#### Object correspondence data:
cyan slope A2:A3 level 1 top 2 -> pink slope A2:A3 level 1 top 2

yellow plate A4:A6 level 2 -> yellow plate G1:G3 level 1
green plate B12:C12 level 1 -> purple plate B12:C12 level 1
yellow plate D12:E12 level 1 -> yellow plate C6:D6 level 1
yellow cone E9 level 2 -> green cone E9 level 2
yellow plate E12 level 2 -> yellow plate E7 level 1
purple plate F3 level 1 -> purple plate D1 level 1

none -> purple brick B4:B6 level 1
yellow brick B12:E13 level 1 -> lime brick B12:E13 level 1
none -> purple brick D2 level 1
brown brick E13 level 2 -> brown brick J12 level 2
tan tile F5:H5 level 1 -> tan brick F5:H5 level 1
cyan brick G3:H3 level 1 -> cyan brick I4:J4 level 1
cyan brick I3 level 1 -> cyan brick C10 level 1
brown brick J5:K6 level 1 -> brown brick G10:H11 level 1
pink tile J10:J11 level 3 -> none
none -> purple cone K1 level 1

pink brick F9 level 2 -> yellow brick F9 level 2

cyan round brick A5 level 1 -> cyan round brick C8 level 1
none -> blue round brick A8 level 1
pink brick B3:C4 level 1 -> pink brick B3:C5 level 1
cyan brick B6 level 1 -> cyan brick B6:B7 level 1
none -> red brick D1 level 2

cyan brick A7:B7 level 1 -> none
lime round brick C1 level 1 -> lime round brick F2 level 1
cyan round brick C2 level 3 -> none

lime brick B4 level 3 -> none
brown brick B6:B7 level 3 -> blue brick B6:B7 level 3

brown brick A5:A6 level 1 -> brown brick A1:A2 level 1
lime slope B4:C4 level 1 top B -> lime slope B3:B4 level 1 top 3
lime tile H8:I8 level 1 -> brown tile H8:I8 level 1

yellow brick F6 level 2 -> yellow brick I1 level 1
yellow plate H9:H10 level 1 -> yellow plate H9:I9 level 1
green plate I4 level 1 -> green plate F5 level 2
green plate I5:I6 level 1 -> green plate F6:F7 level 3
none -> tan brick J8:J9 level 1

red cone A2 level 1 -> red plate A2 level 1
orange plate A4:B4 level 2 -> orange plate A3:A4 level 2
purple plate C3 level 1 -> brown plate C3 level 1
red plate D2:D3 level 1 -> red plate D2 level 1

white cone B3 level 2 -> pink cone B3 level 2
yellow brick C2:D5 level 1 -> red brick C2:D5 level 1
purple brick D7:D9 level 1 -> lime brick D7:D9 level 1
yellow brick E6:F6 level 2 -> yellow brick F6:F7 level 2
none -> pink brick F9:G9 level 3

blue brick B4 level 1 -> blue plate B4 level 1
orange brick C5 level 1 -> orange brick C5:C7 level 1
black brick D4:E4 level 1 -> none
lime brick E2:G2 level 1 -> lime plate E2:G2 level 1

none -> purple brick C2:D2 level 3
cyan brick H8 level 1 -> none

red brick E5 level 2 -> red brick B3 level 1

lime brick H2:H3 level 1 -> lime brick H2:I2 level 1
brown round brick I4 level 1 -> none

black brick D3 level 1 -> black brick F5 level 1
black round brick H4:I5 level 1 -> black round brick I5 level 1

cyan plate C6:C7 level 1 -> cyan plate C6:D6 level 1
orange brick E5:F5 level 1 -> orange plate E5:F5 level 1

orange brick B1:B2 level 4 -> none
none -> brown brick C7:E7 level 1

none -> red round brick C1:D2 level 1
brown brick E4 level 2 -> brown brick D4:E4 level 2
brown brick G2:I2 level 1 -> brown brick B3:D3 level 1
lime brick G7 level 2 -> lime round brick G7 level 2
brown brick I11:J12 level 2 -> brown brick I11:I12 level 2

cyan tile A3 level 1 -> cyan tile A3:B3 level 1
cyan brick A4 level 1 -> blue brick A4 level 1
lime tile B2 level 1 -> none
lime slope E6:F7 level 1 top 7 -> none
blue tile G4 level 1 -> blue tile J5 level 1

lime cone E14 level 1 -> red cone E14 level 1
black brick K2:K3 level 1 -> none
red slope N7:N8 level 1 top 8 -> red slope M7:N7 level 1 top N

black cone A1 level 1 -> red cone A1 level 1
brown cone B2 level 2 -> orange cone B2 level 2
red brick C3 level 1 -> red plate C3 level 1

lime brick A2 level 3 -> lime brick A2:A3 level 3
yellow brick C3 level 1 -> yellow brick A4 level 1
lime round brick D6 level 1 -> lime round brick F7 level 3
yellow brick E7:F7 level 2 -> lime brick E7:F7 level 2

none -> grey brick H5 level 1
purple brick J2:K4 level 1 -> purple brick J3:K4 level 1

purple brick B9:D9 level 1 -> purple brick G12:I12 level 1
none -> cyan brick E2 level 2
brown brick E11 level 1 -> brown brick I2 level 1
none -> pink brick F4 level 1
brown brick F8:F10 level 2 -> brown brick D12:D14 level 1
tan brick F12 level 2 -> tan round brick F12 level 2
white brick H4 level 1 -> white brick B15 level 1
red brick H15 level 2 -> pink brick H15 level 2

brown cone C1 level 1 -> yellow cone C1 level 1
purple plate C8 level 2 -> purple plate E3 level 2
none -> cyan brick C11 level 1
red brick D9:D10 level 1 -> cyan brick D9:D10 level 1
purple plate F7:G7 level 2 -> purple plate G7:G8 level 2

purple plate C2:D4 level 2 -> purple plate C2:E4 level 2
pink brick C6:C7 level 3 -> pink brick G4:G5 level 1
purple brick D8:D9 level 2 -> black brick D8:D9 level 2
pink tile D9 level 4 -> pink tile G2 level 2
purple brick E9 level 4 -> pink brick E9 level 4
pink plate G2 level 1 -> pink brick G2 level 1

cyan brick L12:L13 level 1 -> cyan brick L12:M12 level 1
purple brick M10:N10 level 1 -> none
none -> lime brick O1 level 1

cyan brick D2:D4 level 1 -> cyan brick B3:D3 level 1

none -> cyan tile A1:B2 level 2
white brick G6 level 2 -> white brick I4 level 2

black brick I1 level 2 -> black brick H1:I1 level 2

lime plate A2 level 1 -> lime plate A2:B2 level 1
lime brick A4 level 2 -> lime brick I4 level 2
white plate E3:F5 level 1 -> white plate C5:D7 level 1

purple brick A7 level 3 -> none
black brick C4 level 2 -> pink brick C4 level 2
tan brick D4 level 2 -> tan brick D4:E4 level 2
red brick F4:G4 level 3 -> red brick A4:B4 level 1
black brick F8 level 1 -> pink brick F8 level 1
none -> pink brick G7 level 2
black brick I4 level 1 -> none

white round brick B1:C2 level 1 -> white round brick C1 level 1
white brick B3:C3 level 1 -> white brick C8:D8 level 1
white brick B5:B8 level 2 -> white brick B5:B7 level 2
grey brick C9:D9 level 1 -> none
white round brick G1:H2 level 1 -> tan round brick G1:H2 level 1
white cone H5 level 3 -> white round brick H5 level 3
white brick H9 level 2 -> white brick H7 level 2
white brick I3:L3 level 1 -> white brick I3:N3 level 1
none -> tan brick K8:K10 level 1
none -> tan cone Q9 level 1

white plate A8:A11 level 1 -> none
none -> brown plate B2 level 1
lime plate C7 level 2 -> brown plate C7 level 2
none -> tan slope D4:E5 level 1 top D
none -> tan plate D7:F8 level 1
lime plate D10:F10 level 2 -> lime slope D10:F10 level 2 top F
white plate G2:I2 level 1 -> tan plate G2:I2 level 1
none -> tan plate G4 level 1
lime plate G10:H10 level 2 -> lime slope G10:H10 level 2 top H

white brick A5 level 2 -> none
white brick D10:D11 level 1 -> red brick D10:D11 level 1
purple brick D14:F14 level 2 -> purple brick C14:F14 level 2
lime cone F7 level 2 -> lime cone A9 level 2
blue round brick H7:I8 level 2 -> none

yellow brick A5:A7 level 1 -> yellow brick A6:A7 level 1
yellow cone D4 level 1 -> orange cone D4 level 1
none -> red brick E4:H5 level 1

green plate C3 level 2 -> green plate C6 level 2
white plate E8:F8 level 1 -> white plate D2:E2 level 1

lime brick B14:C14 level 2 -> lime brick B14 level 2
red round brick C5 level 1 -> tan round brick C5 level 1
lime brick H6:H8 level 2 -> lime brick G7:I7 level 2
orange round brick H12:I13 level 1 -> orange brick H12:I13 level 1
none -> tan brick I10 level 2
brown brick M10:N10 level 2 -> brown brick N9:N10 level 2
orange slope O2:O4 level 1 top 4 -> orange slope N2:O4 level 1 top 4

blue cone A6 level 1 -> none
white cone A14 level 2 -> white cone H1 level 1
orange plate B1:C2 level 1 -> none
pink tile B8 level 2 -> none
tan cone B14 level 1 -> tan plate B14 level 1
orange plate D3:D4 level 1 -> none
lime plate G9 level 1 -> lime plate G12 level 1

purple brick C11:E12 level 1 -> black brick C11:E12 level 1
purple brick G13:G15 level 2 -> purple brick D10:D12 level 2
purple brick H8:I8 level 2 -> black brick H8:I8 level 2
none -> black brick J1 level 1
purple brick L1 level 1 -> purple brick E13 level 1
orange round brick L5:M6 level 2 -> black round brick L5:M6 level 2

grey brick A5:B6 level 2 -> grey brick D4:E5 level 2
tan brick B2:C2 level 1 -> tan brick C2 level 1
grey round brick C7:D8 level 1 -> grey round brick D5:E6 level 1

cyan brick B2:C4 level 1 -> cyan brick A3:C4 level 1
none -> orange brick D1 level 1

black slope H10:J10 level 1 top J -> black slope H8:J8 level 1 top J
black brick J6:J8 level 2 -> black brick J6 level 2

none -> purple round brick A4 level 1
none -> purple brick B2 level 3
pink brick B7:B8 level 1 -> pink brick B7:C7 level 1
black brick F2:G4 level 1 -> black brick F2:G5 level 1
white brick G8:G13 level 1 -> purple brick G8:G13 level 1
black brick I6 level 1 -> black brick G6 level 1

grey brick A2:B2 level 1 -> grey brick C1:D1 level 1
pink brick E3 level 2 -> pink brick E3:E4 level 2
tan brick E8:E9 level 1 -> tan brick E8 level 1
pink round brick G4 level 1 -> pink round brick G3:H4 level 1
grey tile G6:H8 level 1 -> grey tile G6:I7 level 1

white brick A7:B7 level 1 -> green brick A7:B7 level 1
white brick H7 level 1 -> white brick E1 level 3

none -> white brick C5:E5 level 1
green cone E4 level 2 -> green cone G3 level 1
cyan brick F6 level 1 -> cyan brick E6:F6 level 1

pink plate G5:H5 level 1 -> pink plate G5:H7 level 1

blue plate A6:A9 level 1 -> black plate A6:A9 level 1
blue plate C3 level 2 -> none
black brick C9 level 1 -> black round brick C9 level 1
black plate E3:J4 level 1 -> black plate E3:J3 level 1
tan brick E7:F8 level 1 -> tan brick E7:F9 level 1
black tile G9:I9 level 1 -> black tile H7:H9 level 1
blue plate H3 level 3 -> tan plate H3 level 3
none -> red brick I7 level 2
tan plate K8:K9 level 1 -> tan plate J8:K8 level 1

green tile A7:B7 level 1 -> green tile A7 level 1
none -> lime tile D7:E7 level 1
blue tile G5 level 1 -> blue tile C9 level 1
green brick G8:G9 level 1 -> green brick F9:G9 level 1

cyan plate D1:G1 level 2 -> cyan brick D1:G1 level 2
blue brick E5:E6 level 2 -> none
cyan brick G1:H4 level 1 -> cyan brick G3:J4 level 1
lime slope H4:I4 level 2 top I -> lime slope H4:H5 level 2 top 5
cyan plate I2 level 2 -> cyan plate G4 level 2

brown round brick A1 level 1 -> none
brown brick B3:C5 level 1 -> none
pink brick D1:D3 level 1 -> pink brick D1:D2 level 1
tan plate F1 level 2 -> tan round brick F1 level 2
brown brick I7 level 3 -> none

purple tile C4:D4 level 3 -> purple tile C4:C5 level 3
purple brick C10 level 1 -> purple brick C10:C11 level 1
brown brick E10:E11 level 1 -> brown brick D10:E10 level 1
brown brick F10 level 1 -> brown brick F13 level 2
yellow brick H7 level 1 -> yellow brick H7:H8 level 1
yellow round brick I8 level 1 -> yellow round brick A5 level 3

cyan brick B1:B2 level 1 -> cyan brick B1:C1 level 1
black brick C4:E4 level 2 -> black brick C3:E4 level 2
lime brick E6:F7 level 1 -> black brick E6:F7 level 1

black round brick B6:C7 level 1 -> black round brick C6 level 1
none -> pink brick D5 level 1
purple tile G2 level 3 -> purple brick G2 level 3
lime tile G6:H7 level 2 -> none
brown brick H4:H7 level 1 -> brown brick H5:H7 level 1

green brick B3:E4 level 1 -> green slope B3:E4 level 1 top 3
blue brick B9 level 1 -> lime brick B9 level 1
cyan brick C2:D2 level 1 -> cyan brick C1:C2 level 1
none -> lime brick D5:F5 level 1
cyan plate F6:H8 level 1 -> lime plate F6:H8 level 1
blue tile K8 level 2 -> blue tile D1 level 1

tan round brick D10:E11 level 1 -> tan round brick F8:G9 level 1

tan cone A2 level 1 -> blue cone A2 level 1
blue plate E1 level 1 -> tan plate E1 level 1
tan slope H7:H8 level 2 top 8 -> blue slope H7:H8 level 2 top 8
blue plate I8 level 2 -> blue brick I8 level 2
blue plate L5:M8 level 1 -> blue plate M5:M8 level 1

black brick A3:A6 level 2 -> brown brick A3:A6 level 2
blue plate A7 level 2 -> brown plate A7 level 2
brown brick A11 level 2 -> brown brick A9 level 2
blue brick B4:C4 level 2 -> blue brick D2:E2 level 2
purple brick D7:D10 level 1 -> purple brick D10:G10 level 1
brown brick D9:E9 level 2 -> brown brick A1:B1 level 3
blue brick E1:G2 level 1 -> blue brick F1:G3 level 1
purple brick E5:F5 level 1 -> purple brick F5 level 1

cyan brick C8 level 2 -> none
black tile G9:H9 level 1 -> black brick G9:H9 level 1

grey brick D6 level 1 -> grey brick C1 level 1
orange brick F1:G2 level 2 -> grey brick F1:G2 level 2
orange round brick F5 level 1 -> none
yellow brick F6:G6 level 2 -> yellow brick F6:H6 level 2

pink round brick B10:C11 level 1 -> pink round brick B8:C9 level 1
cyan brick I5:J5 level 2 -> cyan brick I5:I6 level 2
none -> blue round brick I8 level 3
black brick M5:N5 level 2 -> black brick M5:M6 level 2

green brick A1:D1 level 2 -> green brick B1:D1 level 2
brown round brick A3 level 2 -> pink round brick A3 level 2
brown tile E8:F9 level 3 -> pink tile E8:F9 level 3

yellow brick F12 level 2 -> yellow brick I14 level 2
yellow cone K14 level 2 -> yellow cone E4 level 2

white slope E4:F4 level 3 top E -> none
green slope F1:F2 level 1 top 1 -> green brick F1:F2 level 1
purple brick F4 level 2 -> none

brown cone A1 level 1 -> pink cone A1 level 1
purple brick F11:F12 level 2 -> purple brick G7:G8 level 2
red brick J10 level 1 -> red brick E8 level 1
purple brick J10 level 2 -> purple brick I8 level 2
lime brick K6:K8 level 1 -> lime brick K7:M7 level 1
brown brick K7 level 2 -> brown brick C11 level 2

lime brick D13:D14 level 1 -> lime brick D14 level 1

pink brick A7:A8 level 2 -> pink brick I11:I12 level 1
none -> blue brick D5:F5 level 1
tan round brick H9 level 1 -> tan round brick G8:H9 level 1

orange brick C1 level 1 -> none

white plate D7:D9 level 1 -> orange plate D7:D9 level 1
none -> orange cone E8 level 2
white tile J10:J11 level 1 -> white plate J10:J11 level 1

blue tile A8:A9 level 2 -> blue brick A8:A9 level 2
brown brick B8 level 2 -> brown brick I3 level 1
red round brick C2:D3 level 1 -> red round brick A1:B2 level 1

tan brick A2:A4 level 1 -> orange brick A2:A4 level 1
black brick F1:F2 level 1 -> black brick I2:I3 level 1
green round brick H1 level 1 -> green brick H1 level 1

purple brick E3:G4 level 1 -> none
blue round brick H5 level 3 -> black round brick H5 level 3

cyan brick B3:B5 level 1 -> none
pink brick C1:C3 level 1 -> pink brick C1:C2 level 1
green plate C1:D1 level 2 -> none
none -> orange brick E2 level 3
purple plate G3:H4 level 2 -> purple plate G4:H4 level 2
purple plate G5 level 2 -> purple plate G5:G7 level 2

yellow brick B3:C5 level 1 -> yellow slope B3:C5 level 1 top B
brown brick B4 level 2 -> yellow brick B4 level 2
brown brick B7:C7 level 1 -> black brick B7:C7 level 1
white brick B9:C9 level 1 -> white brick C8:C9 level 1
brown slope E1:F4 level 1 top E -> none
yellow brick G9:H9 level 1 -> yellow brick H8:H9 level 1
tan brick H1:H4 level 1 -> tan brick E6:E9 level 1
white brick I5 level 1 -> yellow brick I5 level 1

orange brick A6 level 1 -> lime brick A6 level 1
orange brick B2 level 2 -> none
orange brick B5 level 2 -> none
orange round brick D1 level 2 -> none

#### Task details:
State how many lines of the entries include the string "grey", with nothing besides the number.

#### Reply to the exercise:
8